### SUPPLIED MATERIAL

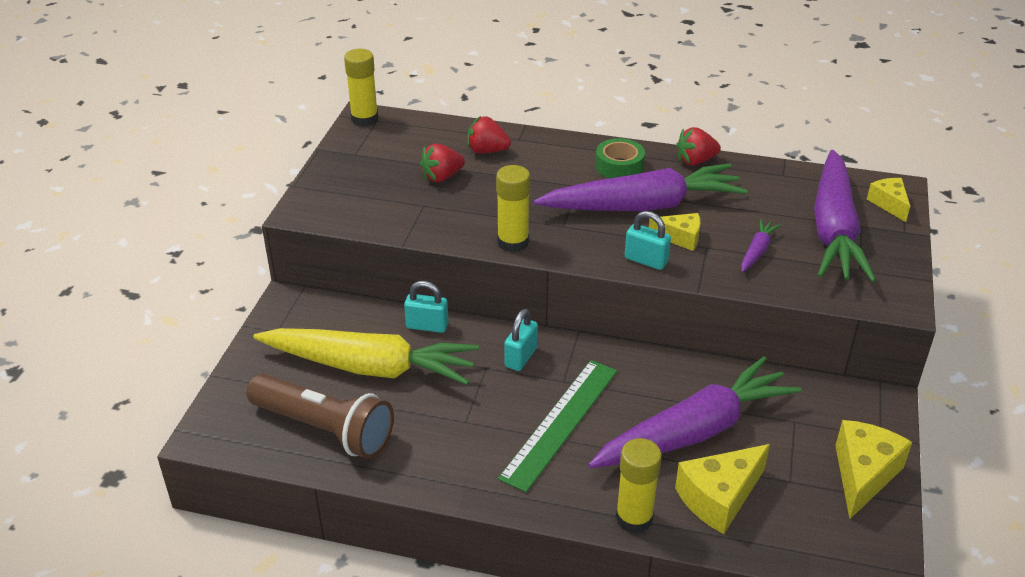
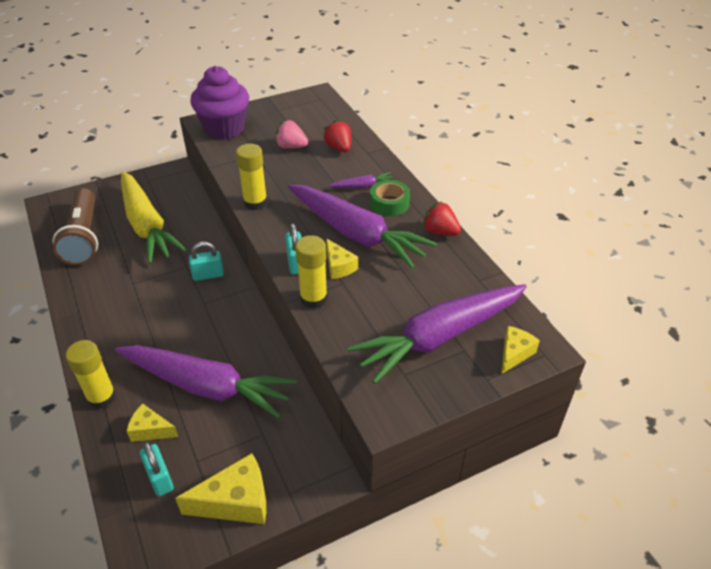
camera: 50 degrees right, 5 degrees up
yellow glue stick [344,49,378,127] -> yellow glue stick moved to [295,235,327,309]
turquoise padlock [404,281,448,333] -> turquoise padlock moved to [140,441,174,496]
red strawberry [420,144,465,182] -> pink strawberry [275,120,308,149]
green ruler [498,360,617,492] -> none
yellow cheese [675,444,770,534] -> yellow cheese [127,404,178,442], size x0.60
purple carrot [741,219,781,273] -> purple carrot moved to [329,172,393,188]
none -> purple cupcake [190,66,249,139]

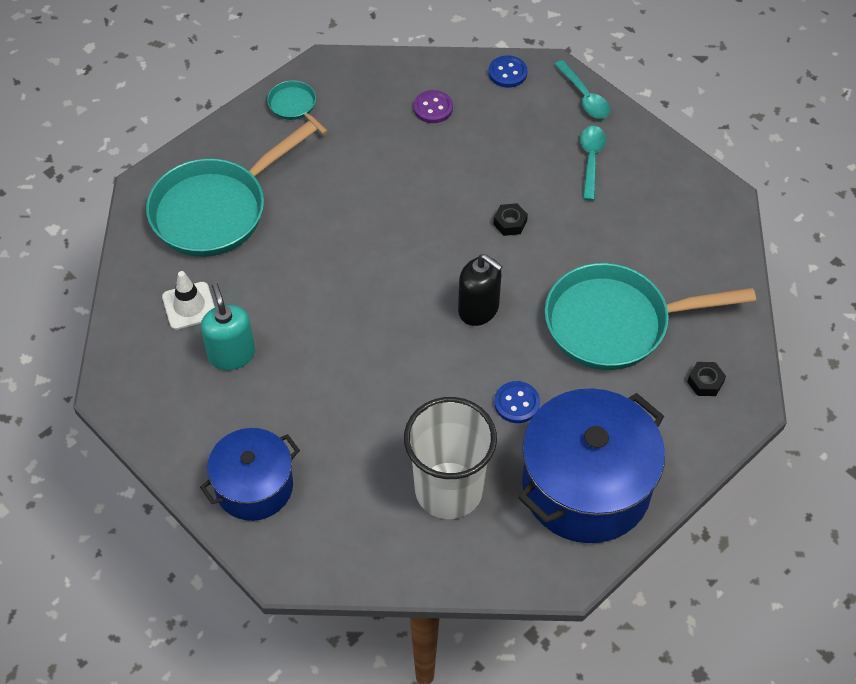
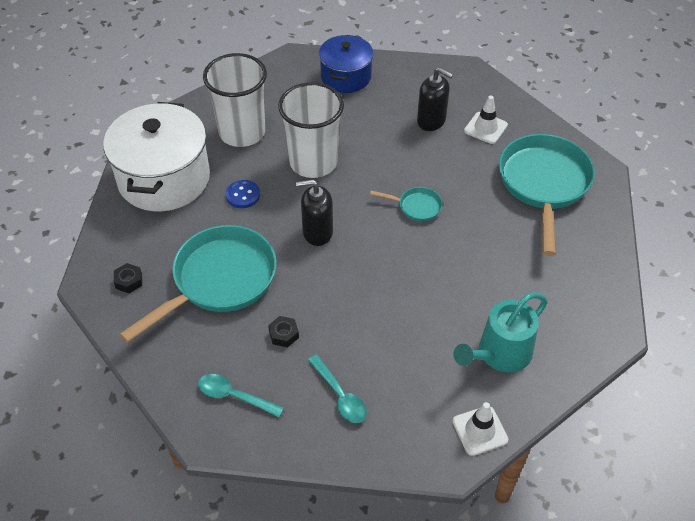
camera: 140 degrees right, 5 degrees down
turquoise soap dispenser [201,283,255,370] -> black soap dispenser [417,67,453,131]
turquoise pan [267,80,328,134] -> turquoise pan moved to [370,187,442,222]
purple button [413,90,453,123] -> turquoise watering can [453,292,547,373]
blue button [488,55,527,88] -> white traffic cone [452,402,508,456]
black nut [493,203,528,236] -> black nut moved to [268,316,299,347]
blue pot [518,388,665,543] -> white pot [103,102,210,211]
turquoise spoon [554,60,610,119] -> turquoise spoon moved to [198,374,284,417]
none -> white cup [278,82,344,178]

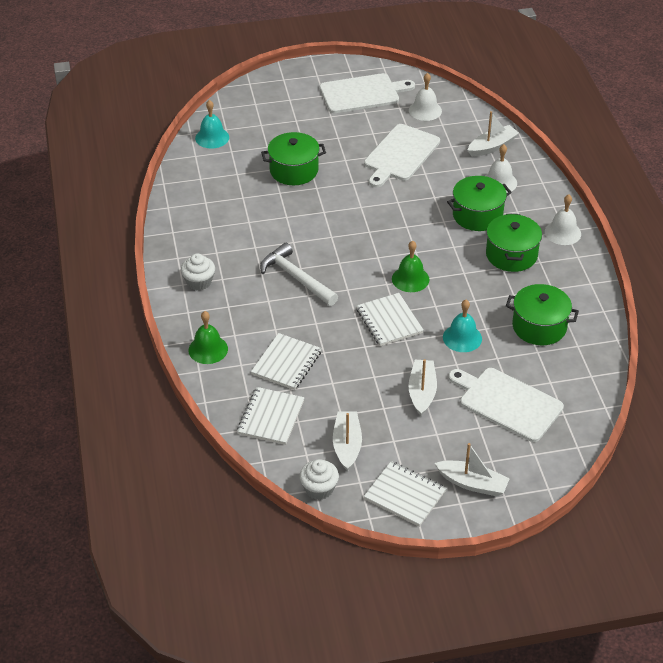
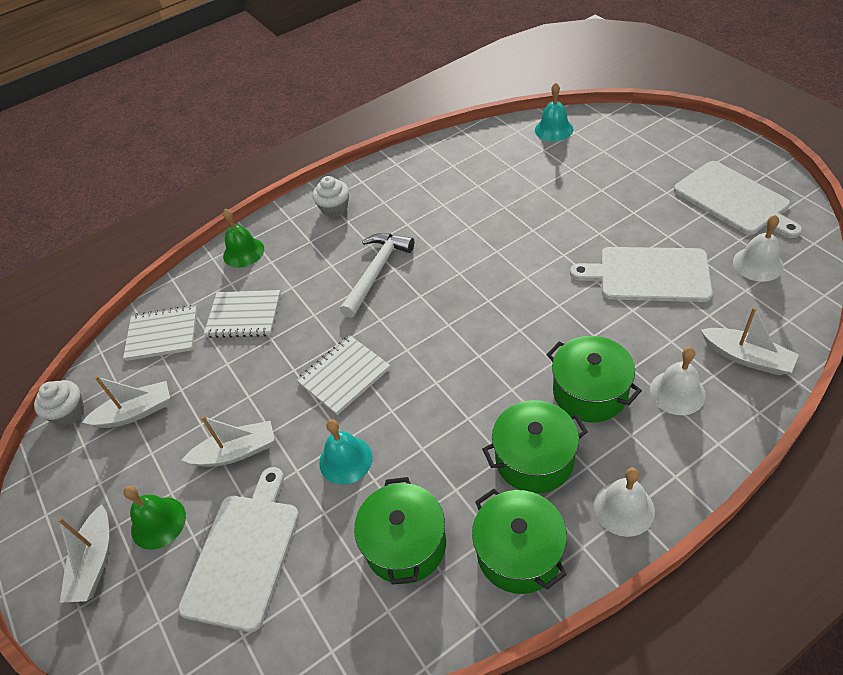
camera: 75 degrees right, 5 degrees up
green pot [261,132,326,185] -> green pot moved to [472,489,567,594]
white notebook [364,461,446,527] -> none
green bell [392,241,429,292] -> green bell moved to [123,486,186,550]

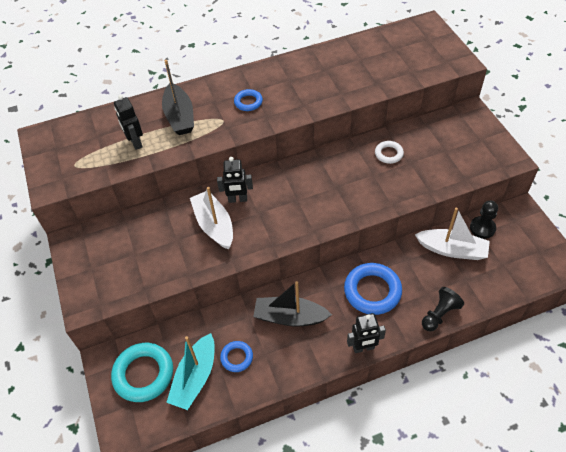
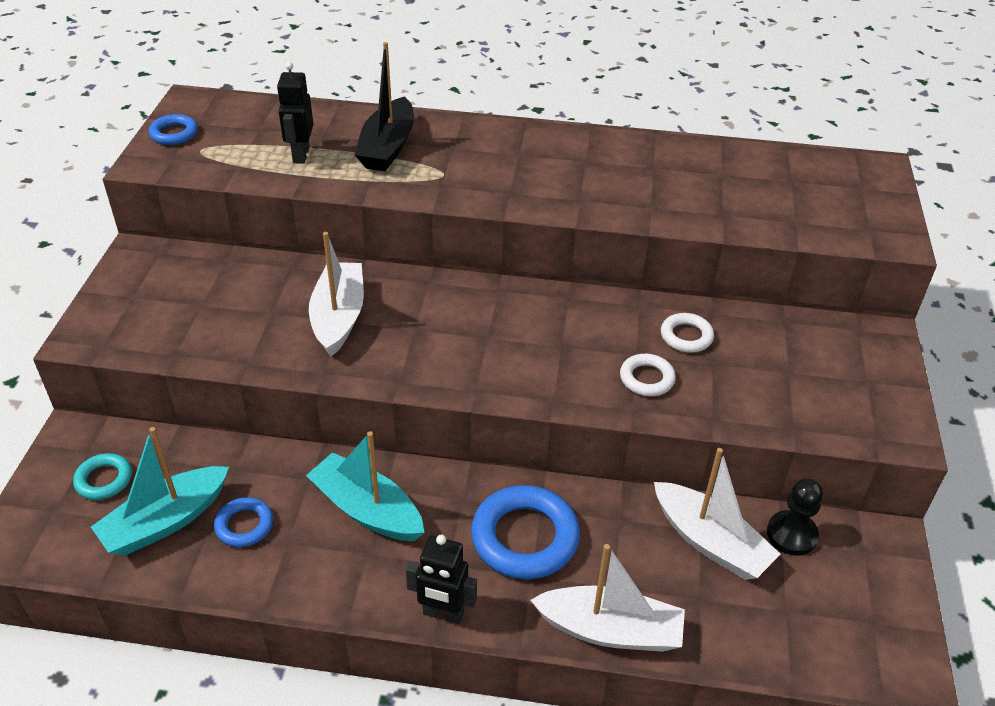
camera: 25 degrees right, 10 degrees down
turquoise ring [111,343,173,402] -> turquoise ring [73,453,132,500], size x0.54
black robot [217,157,253,203] -> none
blue ring [234,89,263,111] -> blue ring moved to [149,114,198,145]
black boat [253,281,332,327] -> turquoise boat [306,431,425,541]
black pawn [422,287,464,332] -> white boat [530,544,685,652]
none -> white ring [620,354,676,396]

### REQUIRED ACTION
The whole listing above must be set down again exactly, but without its images.

### REPLY TO THE EXERCISE
camera: 50 degrees right, 5 degrees up
yellow glue stick [344,49,378,127] -> yellow glue stick moved to [295,235,327,309]
turquoise padlock [404,281,448,333] -> turquoise padlock moved to [140,441,174,496]
red strawberry [420,144,465,182] -> pink strawberry [275,120,308,149]
green ruler [498,360,617,492] -> none
yellow cheese [675,444,770,534] -> yellow cheese [127,404,178,442], size x0.60
purple carrot [741,219,781,273] -> purple carrot moved to [329,172,393,188]
none -> purple cupcake [190,66,249,139]

camera: 140 degrees right, 5 degrees down
turquoise soap dispenser [201,283,255,370] -> black soap dispenser [417,67,453,131]
turquoise pan [267,80,328,134] -> turquoise pan moved to [370,187,442,222]
purple button [413,90,453,123] -> turquoise watering can [453,292,547,373]
blue button [488,55,527,88] -> white traffic cone [452,402,508,456]
black nut [493,203,528,236] -> black nut moved to [268,316,299,347]
blue pot [518,388,665,543] -> white pot [103,102,210,211]
turquoise spoon [554,60,610,119] -> turquoise spoon moved to [198,374,284,417]
none -> white cup [278,82,344,178]

camera: 75 degrees right, 5 degrees up
green pot [261,132,326,185] -> green pot moved to [472,489,567,594]
white notebook [364,461,446,527] -> none
green bell [392,241,429,292] -> green bell moved to [123,486,186,550]

camera: 25 degrees right, 10 degrees down
turquoise ring [111,343,173,402] -> turquoise ring [73,453,132,500], size x0.54
black robot [217,157,253,203] -> none
blue ring [234,89,263,111] -> blue ring moved to [149,114,198,145]
black boat [253,281,332,327] -> turquoise boat [306,431,425,541]
black pawn [422,287,464,332] -> white boat [530,544,685,652]
none -> white ring [620,354,676,396]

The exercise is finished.